• _TASK TO CARRY OUT_
Give every line of the material back exactly, images removed.

• _AVAILABLE DATA_

::::

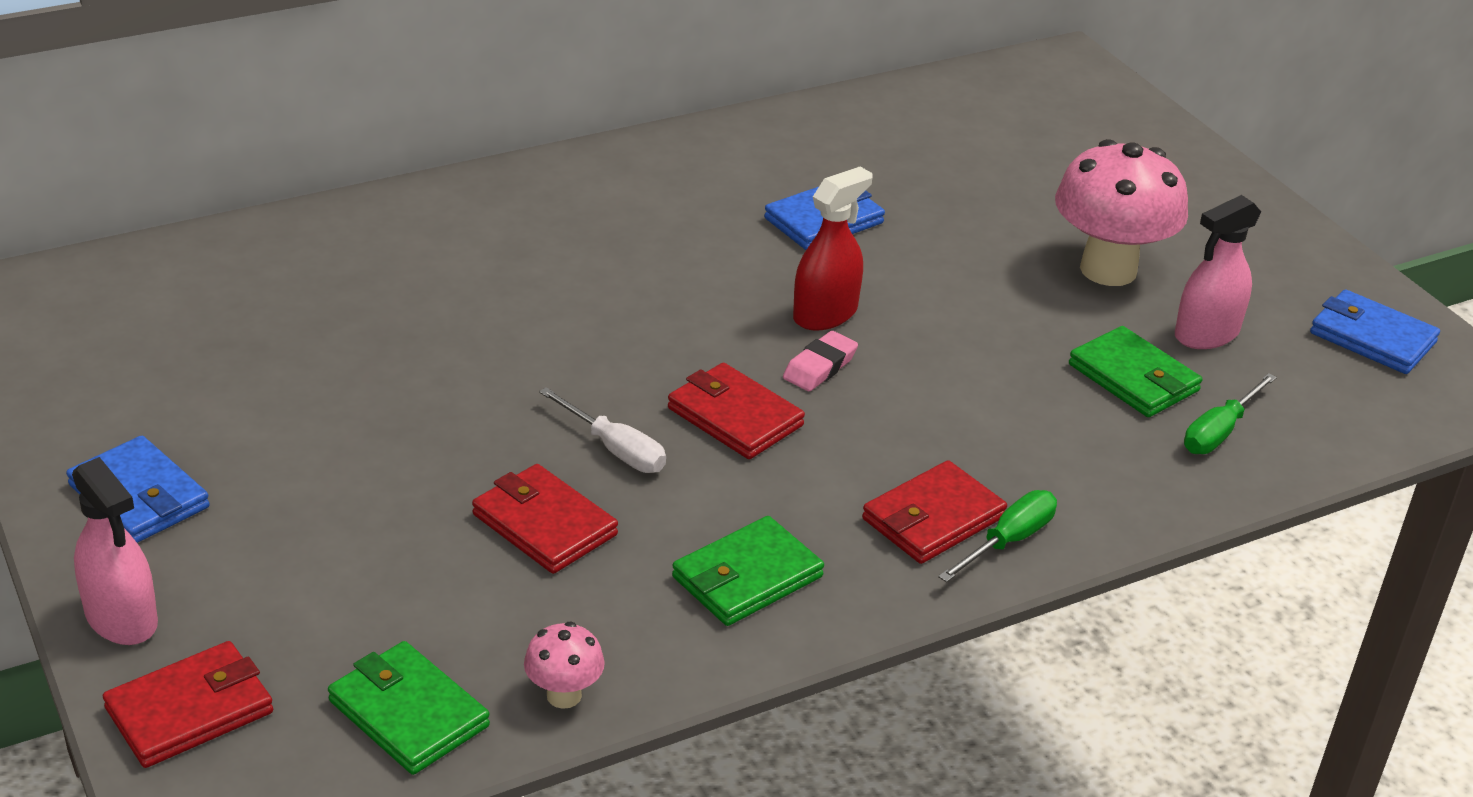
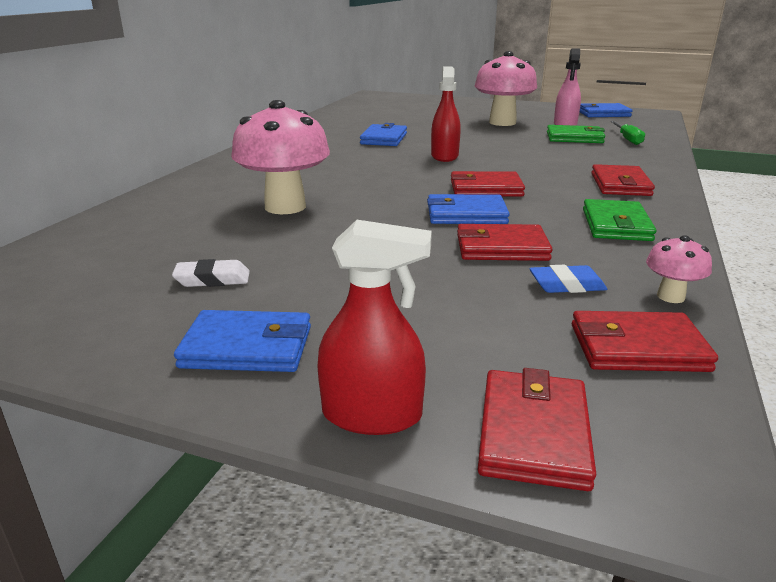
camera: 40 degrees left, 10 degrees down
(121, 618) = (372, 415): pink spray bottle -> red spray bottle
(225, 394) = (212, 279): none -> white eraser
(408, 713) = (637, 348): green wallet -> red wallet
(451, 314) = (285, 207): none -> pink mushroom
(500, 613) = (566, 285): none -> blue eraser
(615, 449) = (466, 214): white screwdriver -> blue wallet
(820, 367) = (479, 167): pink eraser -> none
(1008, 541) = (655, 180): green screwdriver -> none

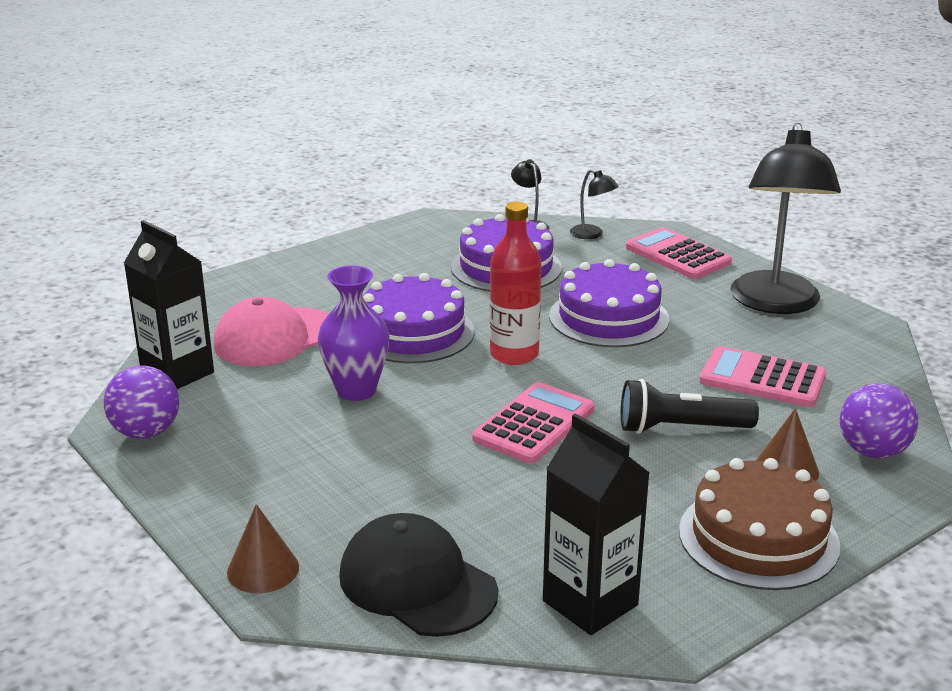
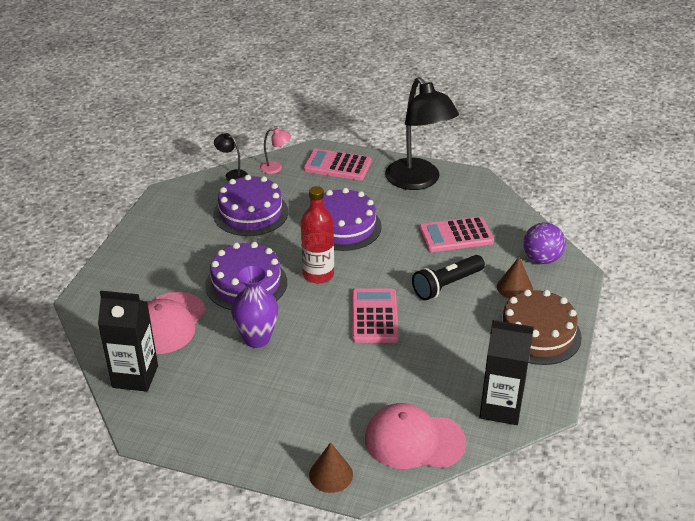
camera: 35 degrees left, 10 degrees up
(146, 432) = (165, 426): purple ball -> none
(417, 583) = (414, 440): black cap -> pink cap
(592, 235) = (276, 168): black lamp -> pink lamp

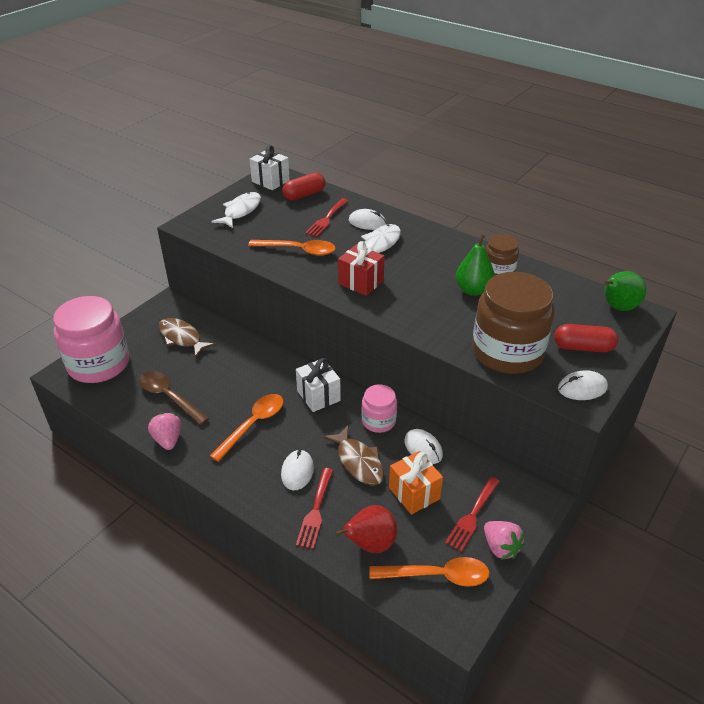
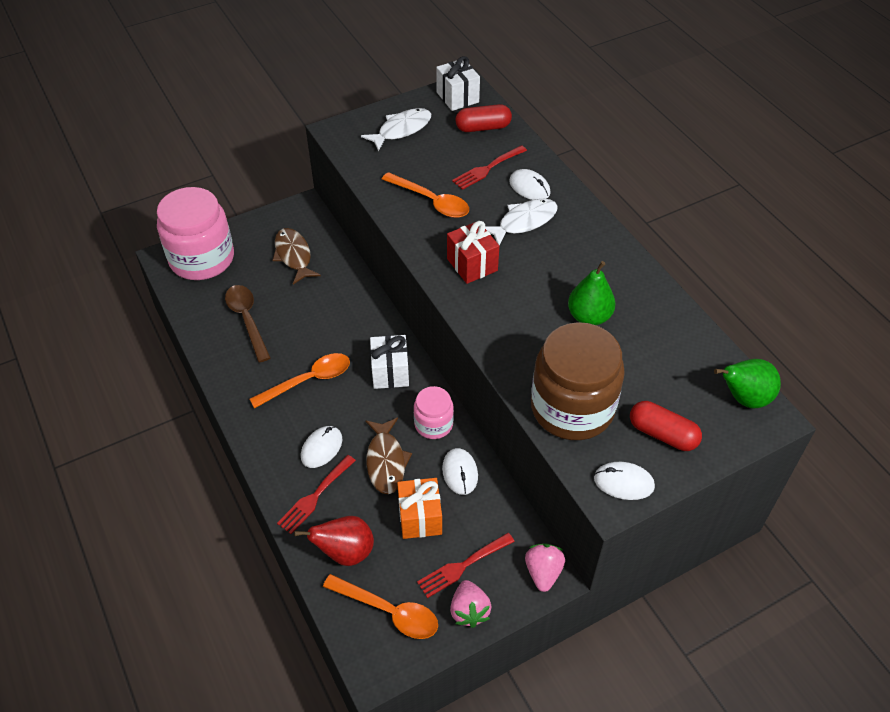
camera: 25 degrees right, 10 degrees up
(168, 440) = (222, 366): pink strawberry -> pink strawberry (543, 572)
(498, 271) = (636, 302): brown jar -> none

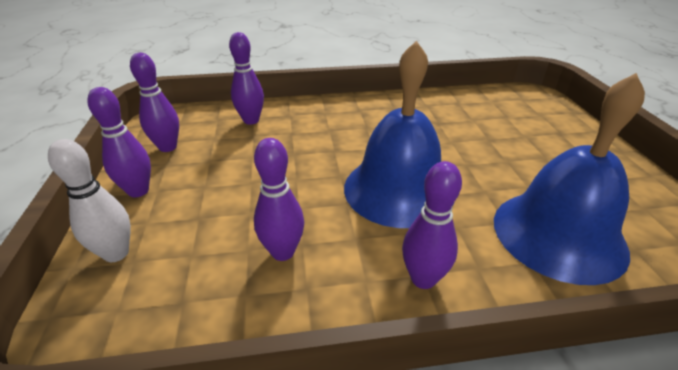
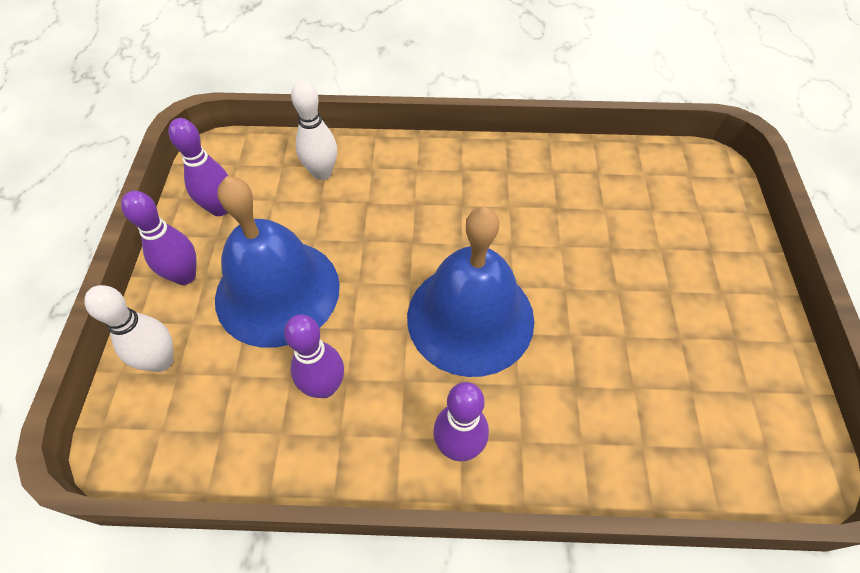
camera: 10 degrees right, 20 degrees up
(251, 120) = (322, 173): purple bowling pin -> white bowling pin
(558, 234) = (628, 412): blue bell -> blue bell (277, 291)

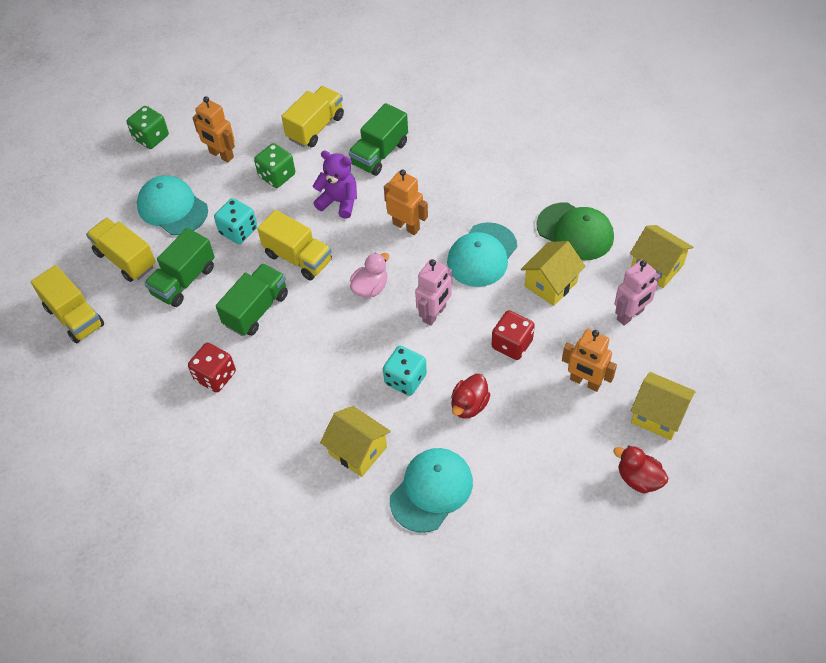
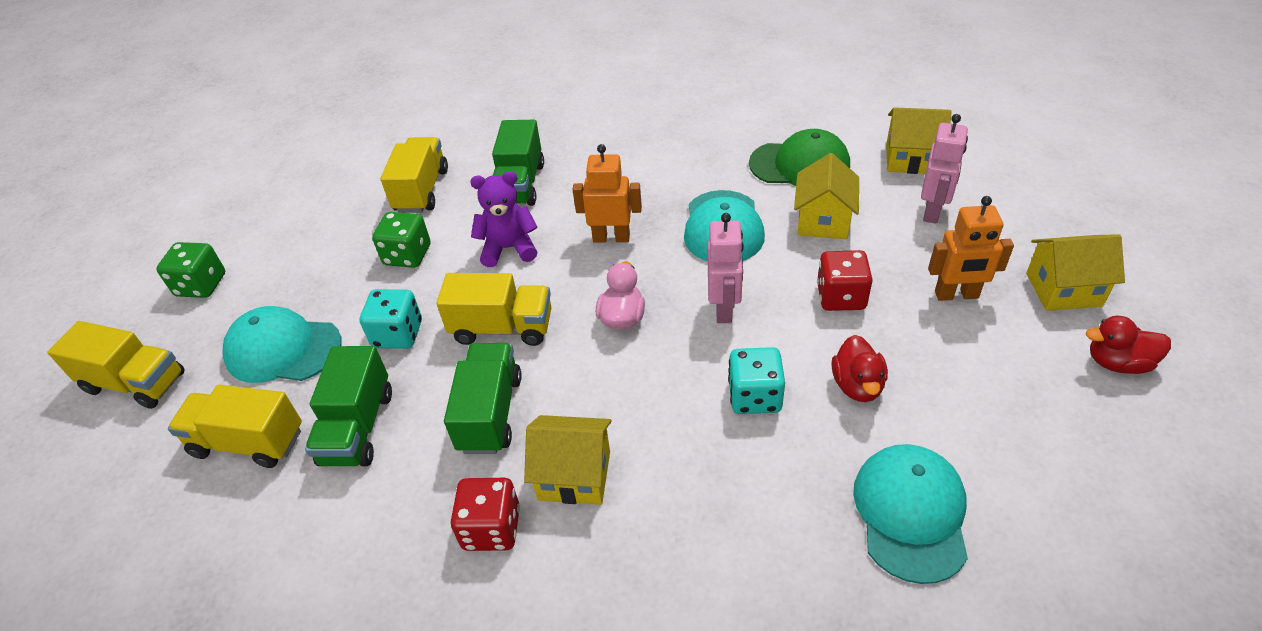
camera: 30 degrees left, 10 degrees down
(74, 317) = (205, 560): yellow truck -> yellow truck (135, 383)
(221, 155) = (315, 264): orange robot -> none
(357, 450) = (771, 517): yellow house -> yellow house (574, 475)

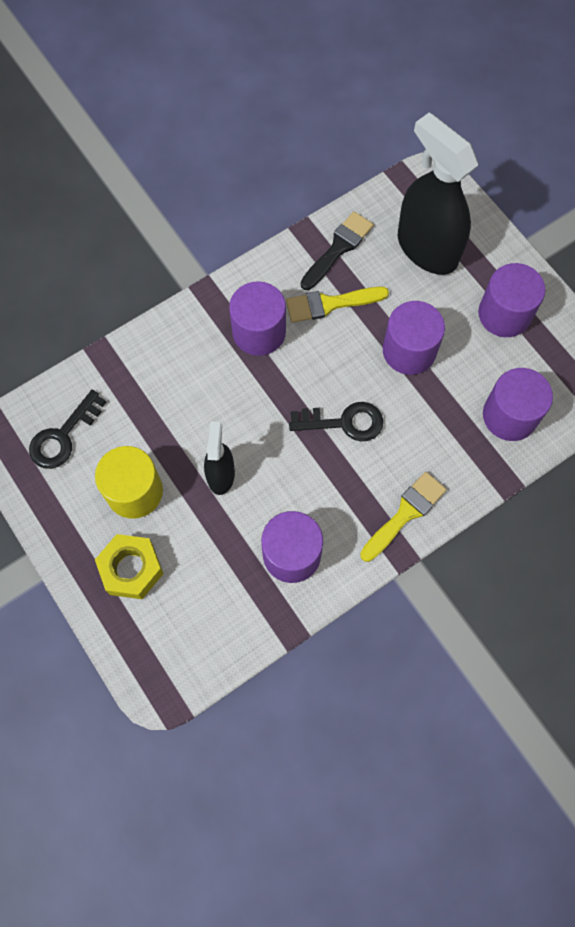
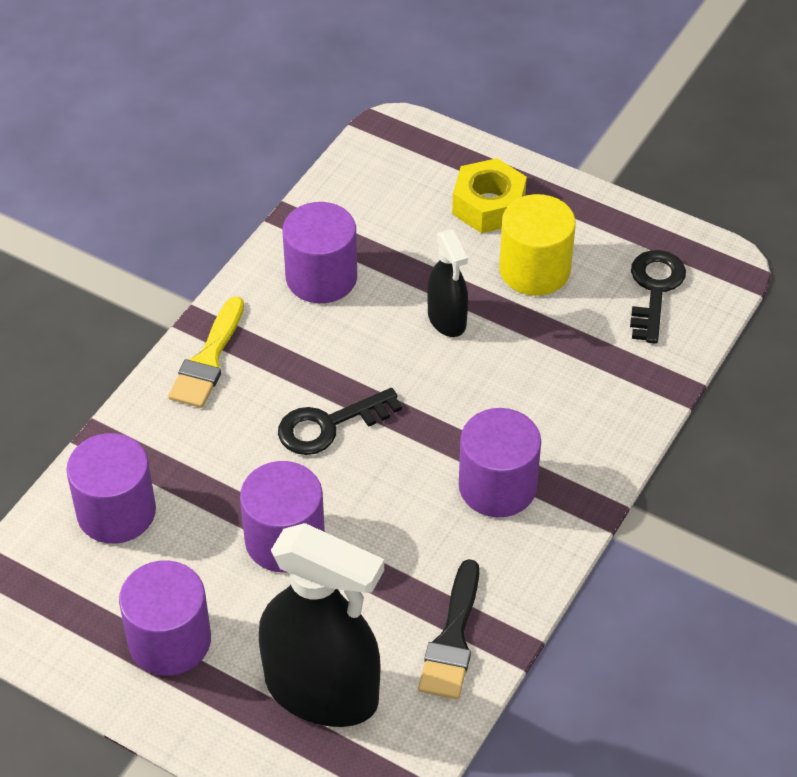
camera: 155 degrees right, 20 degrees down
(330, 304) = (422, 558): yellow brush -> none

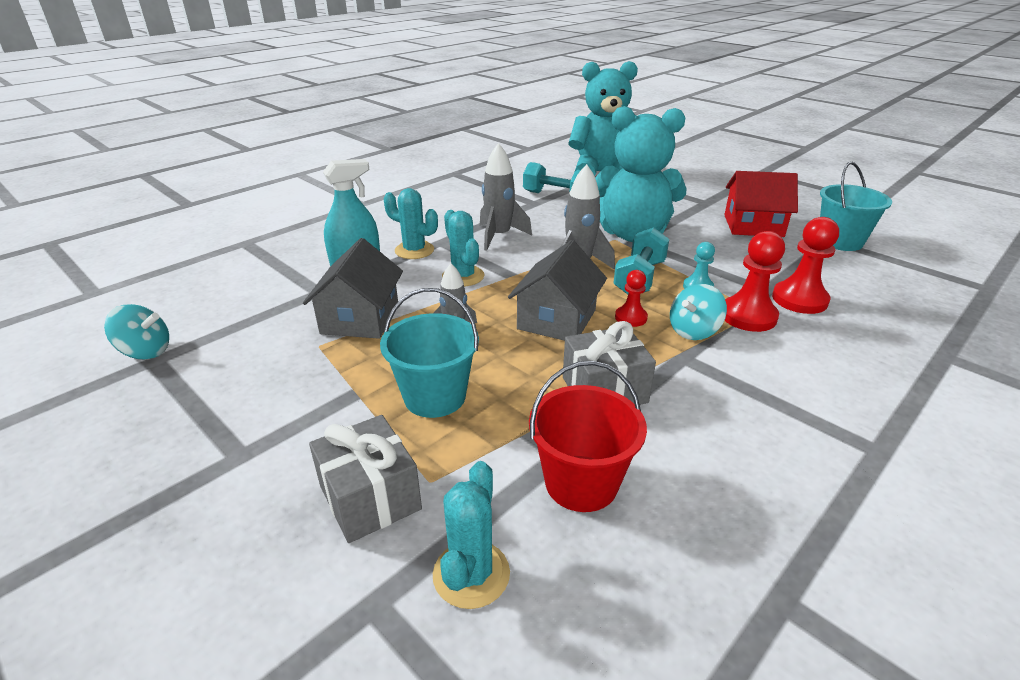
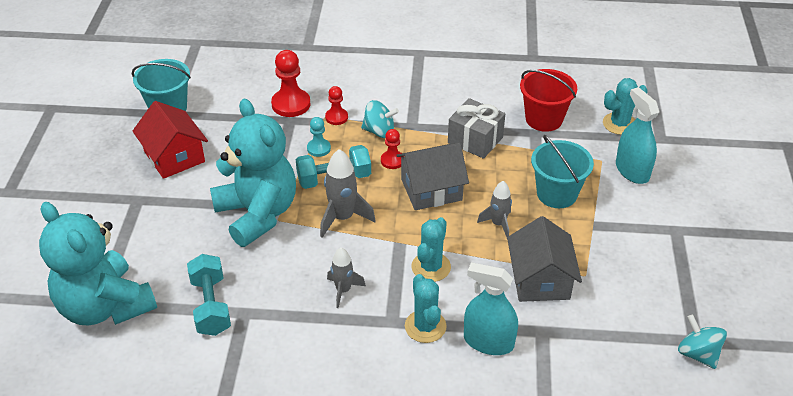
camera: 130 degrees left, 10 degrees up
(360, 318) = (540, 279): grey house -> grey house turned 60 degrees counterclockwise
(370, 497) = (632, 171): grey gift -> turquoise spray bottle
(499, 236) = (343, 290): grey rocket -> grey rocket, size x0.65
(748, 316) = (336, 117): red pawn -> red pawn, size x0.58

::::

• _OUTPUT FOR THIS TASK_
camera: 40 degrees left, 10 degrees down
(121, 618) = (372, 415): pink spray bottle -> red spray bottle
(225, 394) = (212, 279): none -> white eraser
(408, 713) = (637, 348): green wallet -> red wallet
(451, 314) = (285, 207): none -> pink mushroom
(500, 613) = (566, 285): none -> blue eraser
(615, 449) = (466, 214): white screwdriver -> blue wallet
(820, 367) = (479, 167): pink eraser -> none
(1008, 541) = (655, 180): green screwdriver -> none

camera: 35 degrees left, 10 degrees up
(146, 432) = (165, 426): purple ball -> none
(417, 583) = (414, 440): black cap -> pink cap
(592, 235) = (276, 168): black lamp -> pink lamp

camera: 25 degrees right, 10 degrees up
(168, 440) = (222, 366): pink strawberry -> pink strawberry (543, 572)
(498, 271) = (636, 302): brown jar -> none

camera: 10 degrees right, 20 degrees up
(251, 120) = (322, 173): purple bowling pin -> white bowling pin
(558, 234) = (628, 412): blue bell -> blue bell (277, 291)

camera: 30 degrees left, 10 degrees down
(74, 317) = (205, 560): yellow truck -> yellow truck (135, 383)
(221, 155) = (315, 264): orange robot -> none
(357, 450) = (771, 517): yellow house -> yellow house (574, 475)

camera: 155 degrees right, 20 degrees down
(330, 304) = (422, 558): yellow brush -> none

camera: 130 degrees left, 10 degrees up
(360, 318) = (540, 279): grey house -> grey house turned 60 degrees counterclockwise
(370, 497) = (632, 171): grey gift -> turquoise spray bottle
(499, 236) = (343, 290): grey rocket -> grey rocket, size x0.65
(748, 316) = (336, 117): red pawn -> red pawn, size x0.58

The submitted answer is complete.